What is needed:
Output the listing exactly as written, apart from its pictures.

Supplied data:
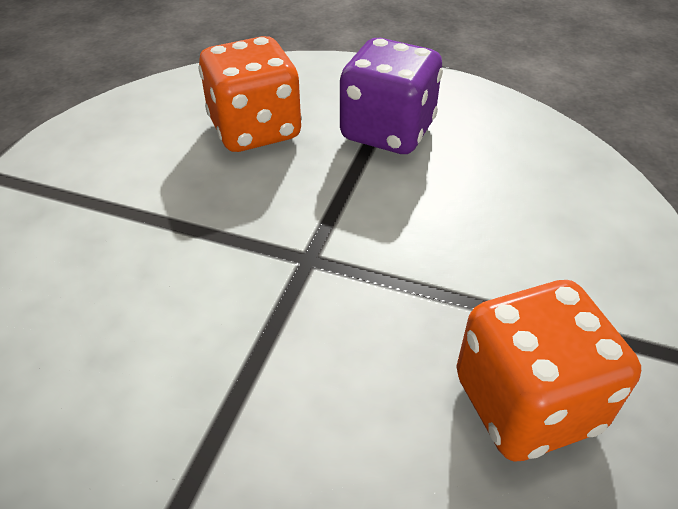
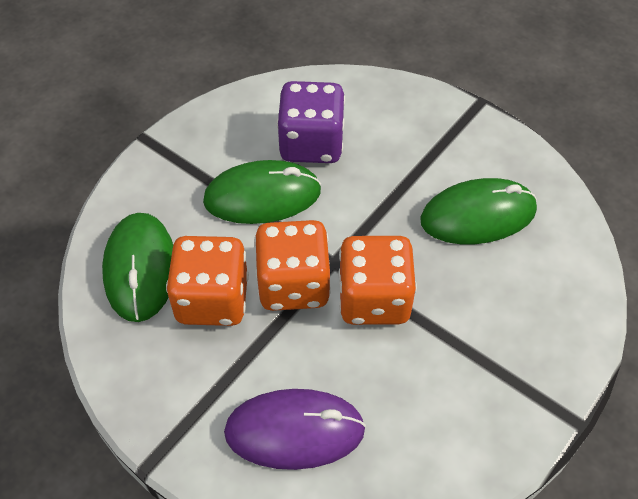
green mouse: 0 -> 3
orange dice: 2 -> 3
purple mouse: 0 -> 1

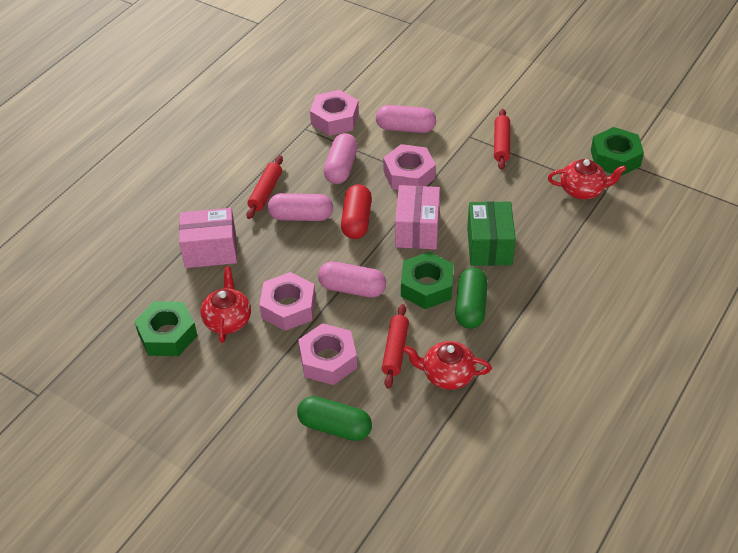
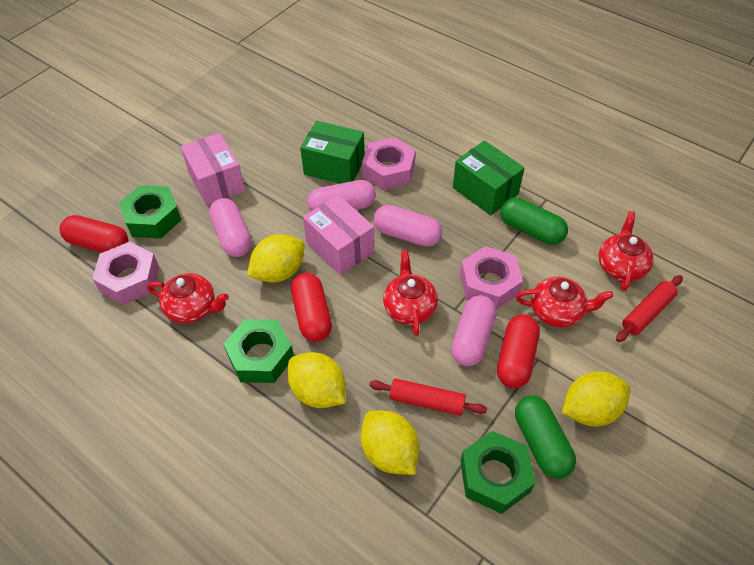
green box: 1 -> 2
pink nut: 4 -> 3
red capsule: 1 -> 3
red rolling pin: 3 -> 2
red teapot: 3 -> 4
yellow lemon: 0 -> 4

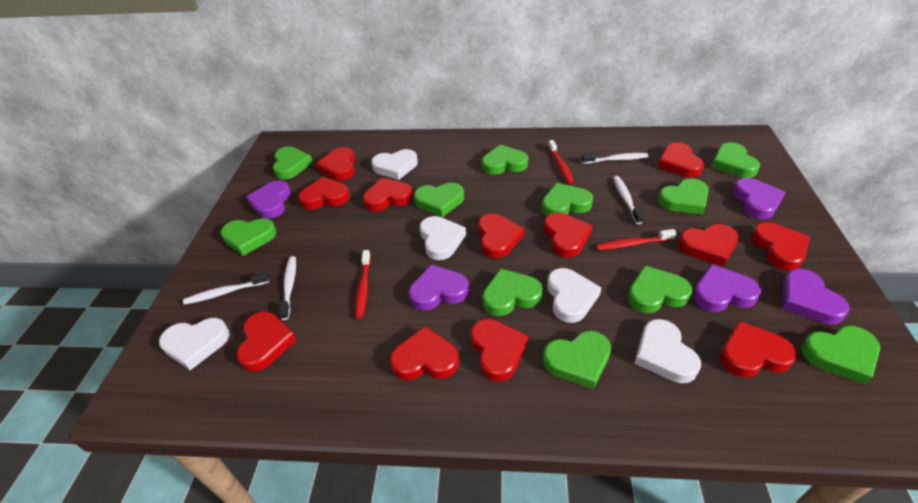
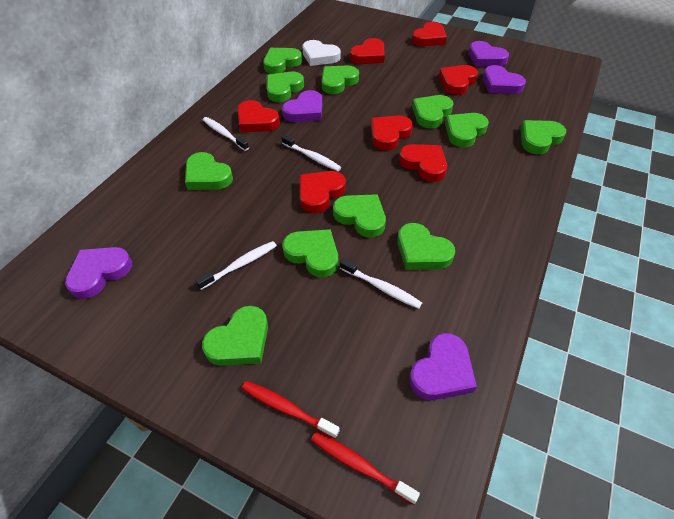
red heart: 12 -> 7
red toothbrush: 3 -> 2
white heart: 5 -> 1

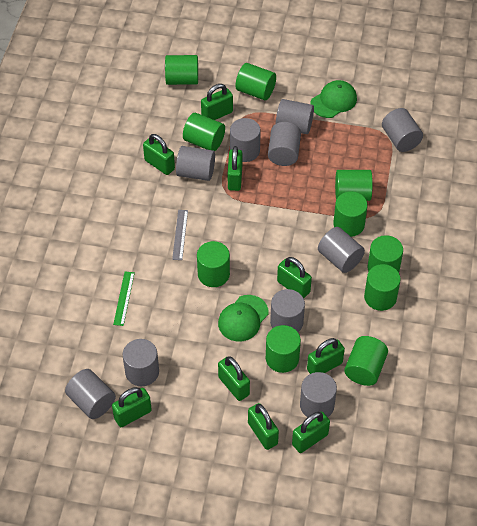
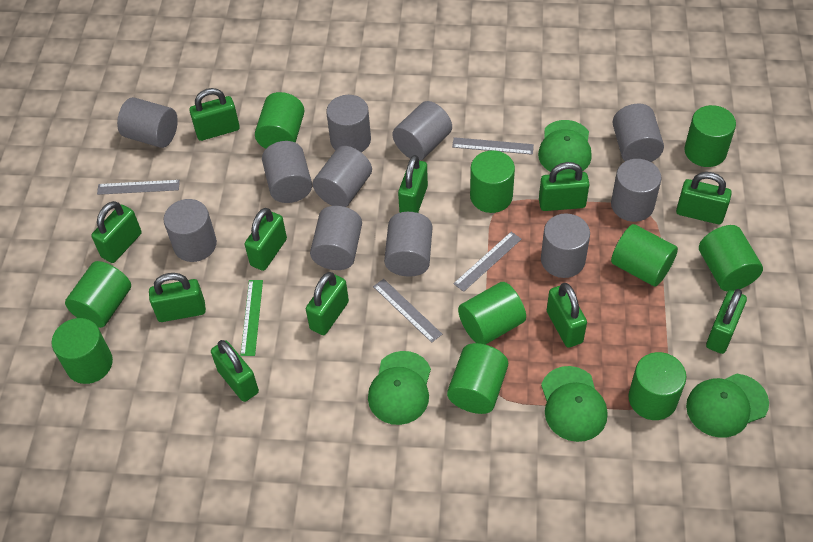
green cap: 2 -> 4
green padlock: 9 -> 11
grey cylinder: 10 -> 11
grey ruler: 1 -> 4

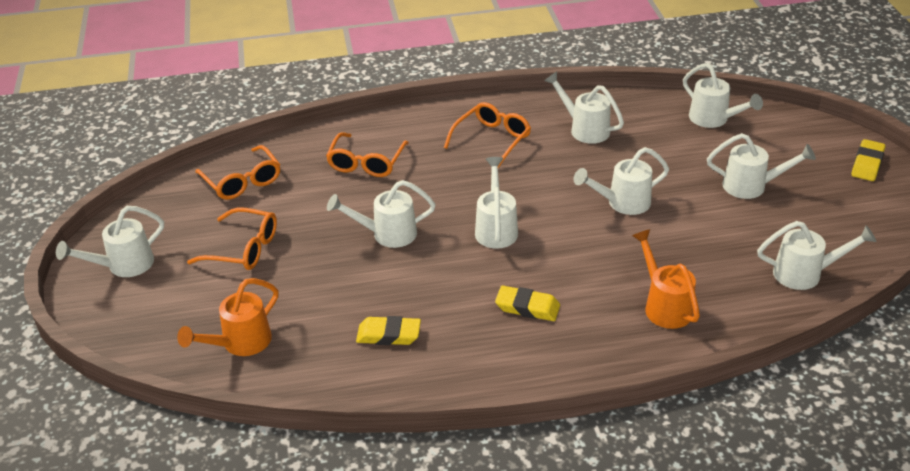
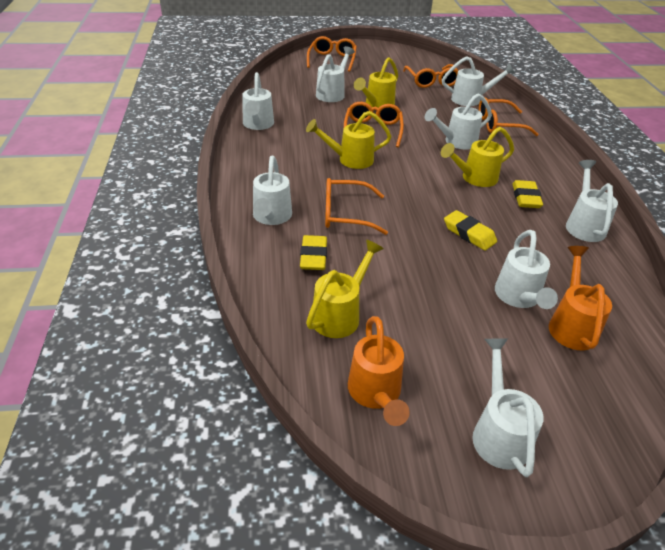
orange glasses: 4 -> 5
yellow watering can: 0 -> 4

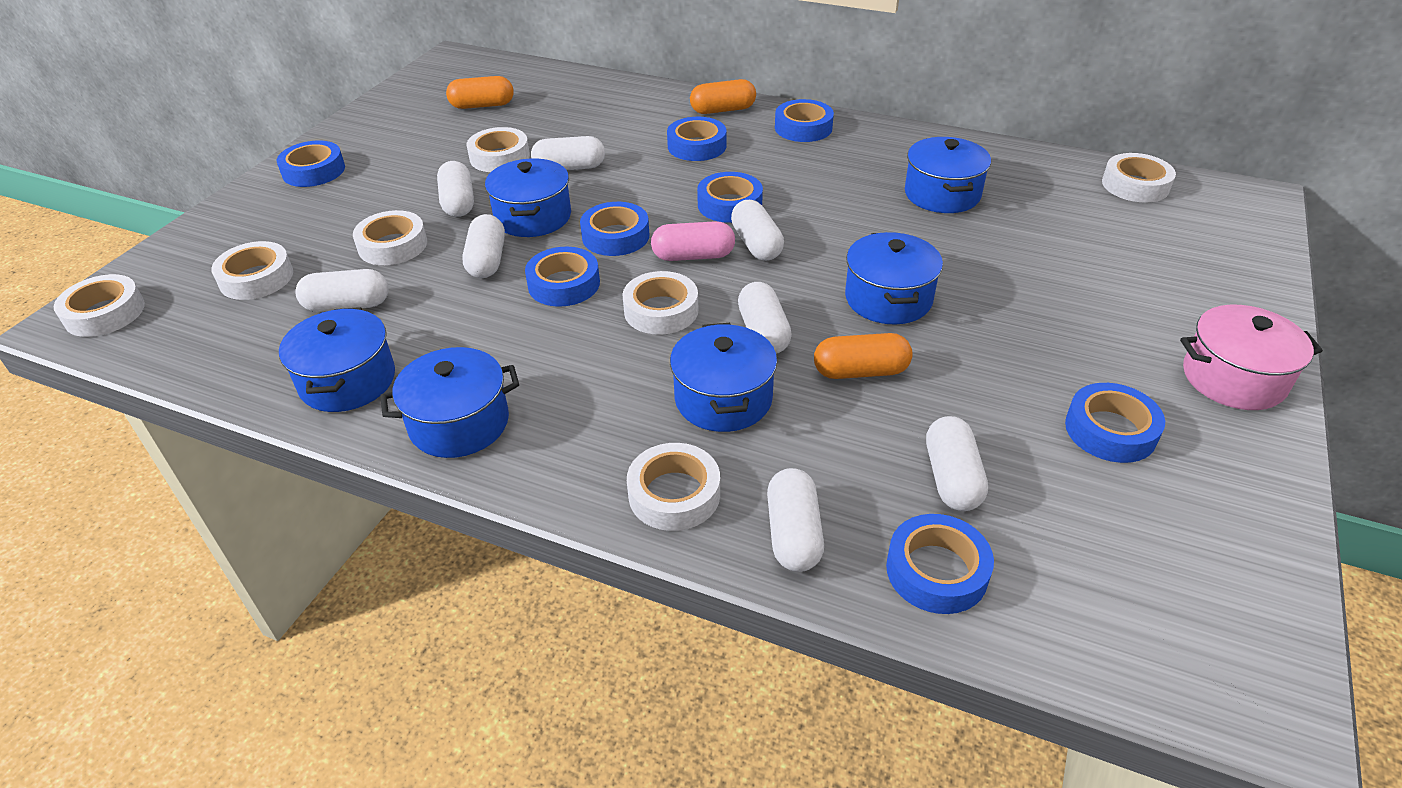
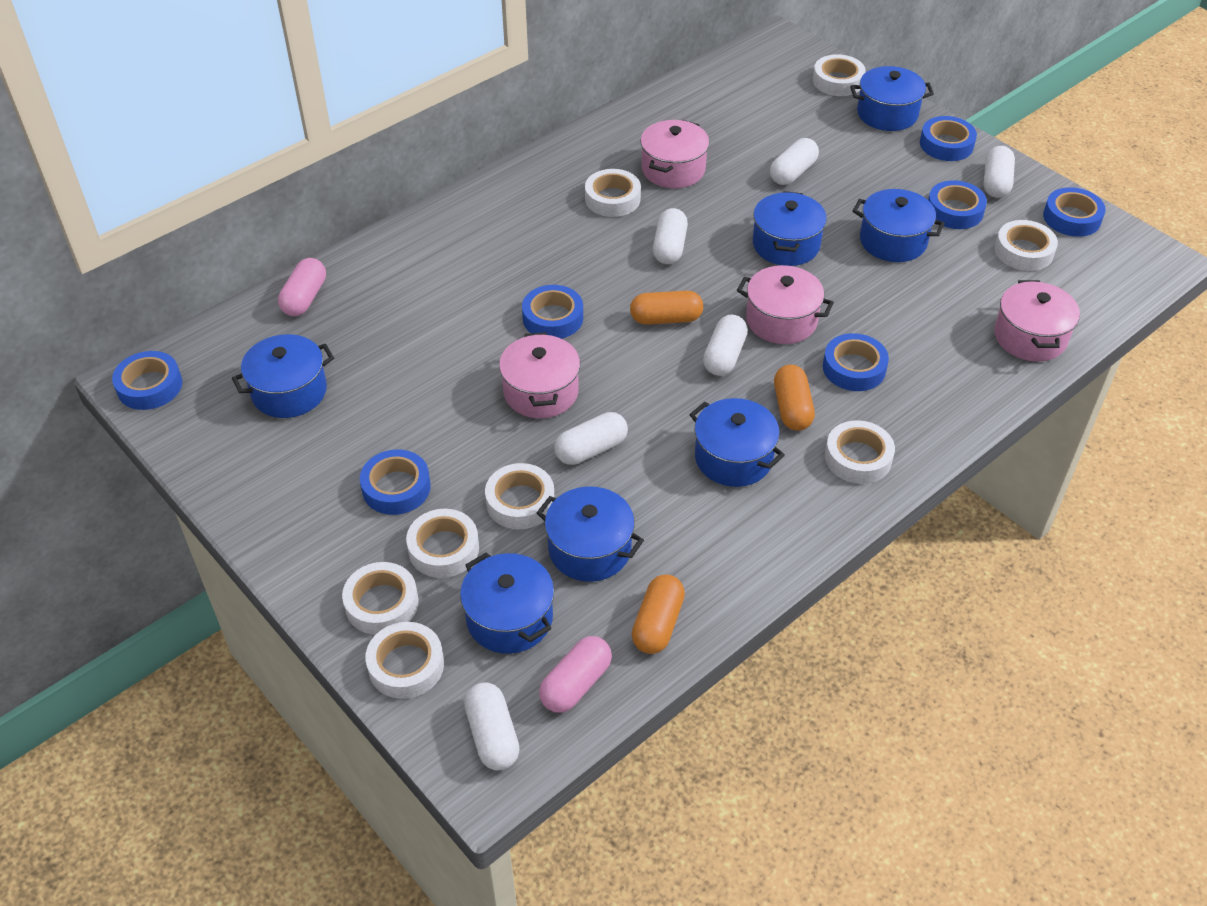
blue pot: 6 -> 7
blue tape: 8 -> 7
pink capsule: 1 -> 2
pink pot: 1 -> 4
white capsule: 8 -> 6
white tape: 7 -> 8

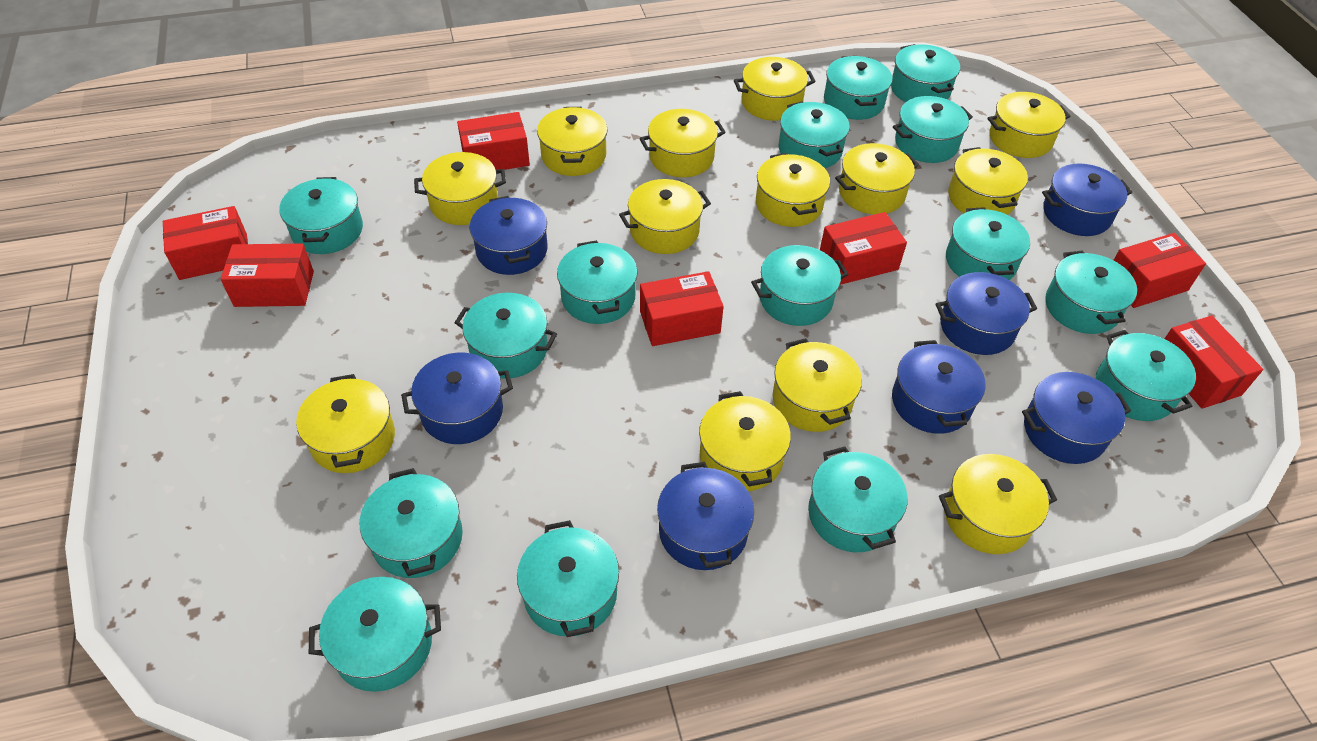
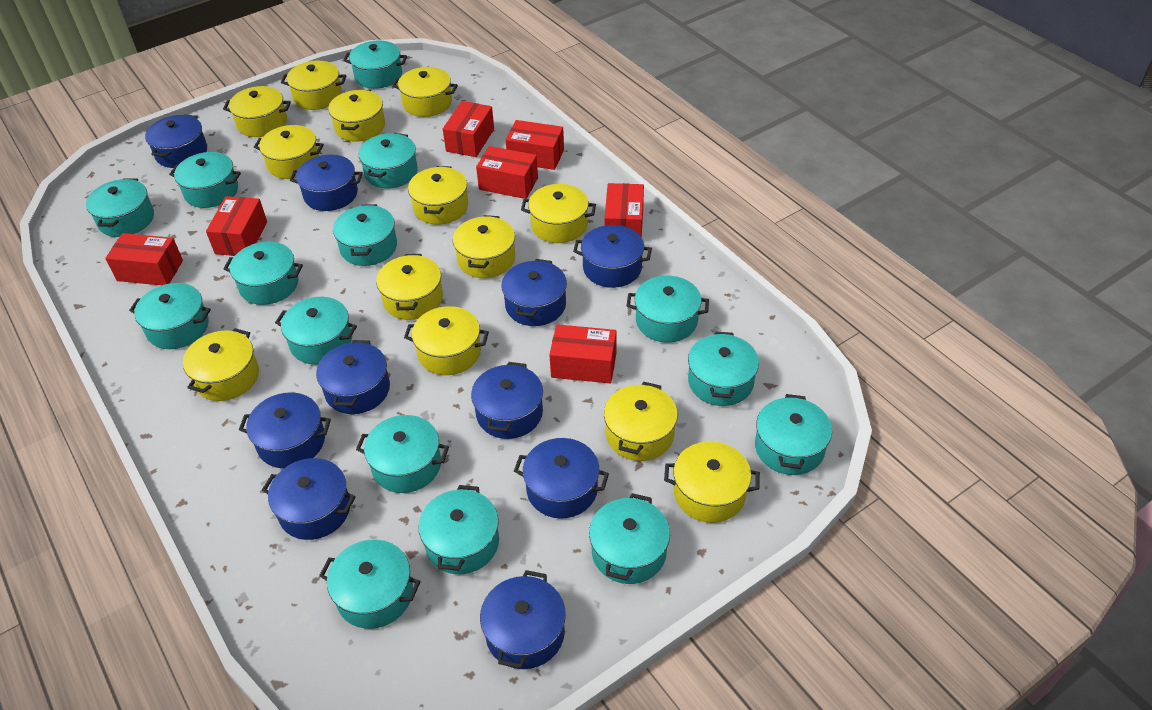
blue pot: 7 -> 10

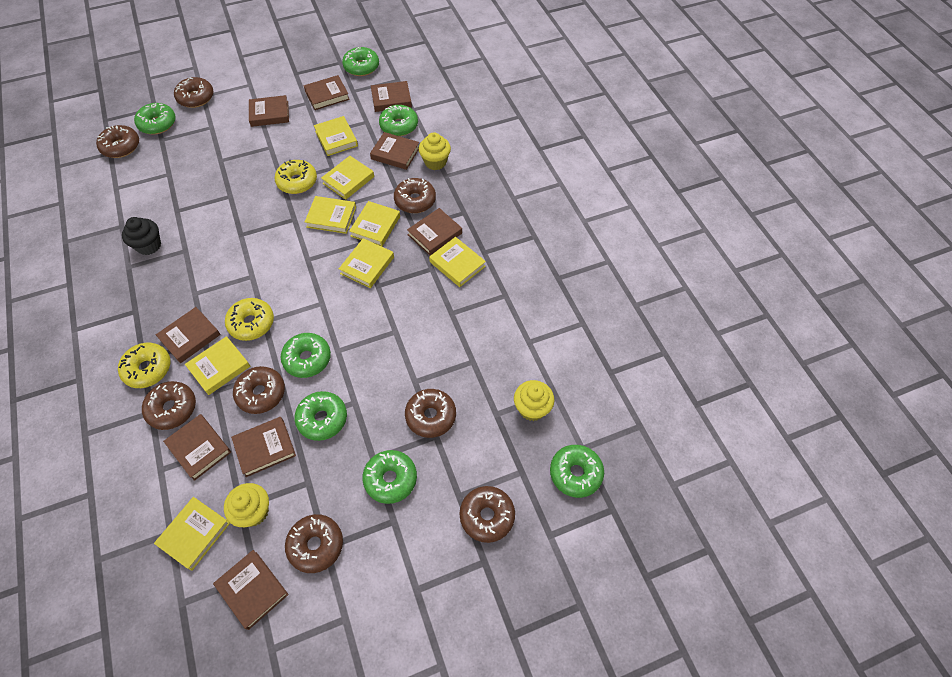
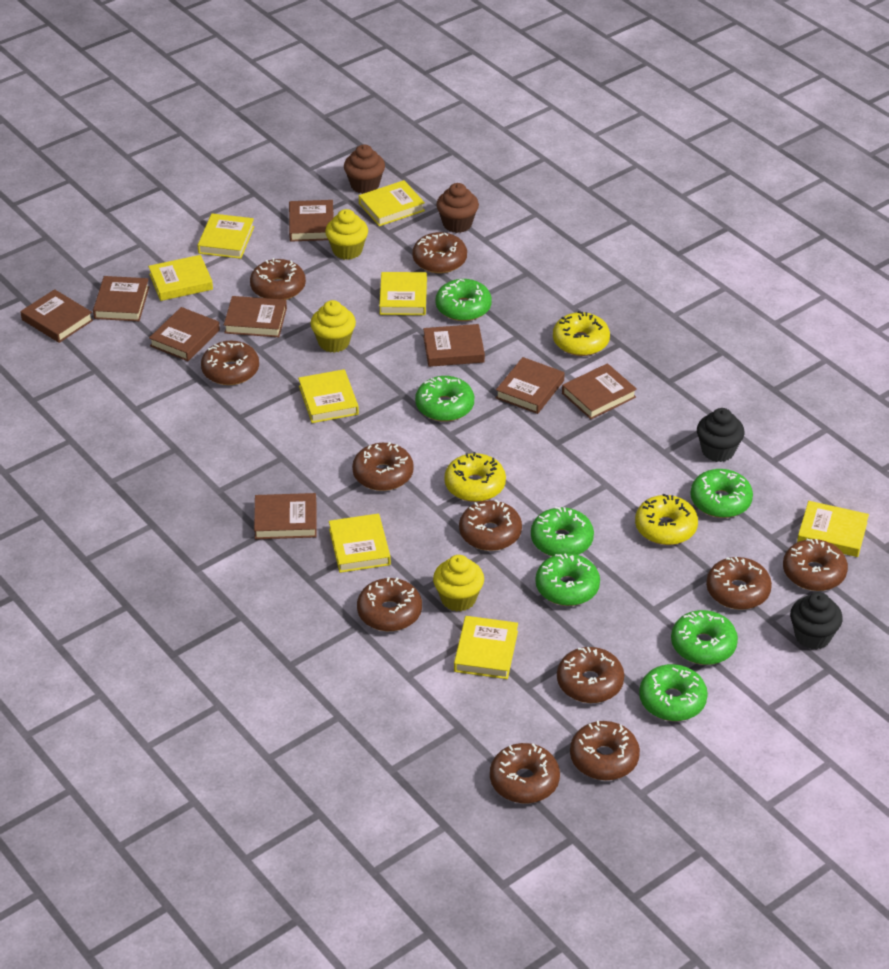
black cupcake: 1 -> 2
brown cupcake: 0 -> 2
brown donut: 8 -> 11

Response below:
green mouse: 0 -> 3
orange dice: 2 -> 3
purple mouse: 0 -> 1

green box: 1 -> 2
pink nut: 4 -> 3
red capsule: 1 -> 3
red rolling pin: 3 -> 2
red teapot: 3 -> 4
yellow lemon: 0 -> 4

red heart: 12 -> 7
red toothbrush: 3 -> 2
white heart: 5 -> 1

green cap: 2 -> 4
green padlock: 9 -> 11
grey cylinder: 10 -> 11
grey ruler: 1 -> 4

orange glasses: 4 -> 5
yellow watering can: 0 -> 4

blue pot: 6 -> 7
blue tape: 8 -> 7
pink capsule: 1 -> 2
pink pot: 1 -> 4
white capsule: 8 -> 6
white tape: 7 -> 8

blue pot: 7 -> 10

black cupcake: 1 -> 2
brown cupcake: 0 -> 2
brown donut: 8 -> 11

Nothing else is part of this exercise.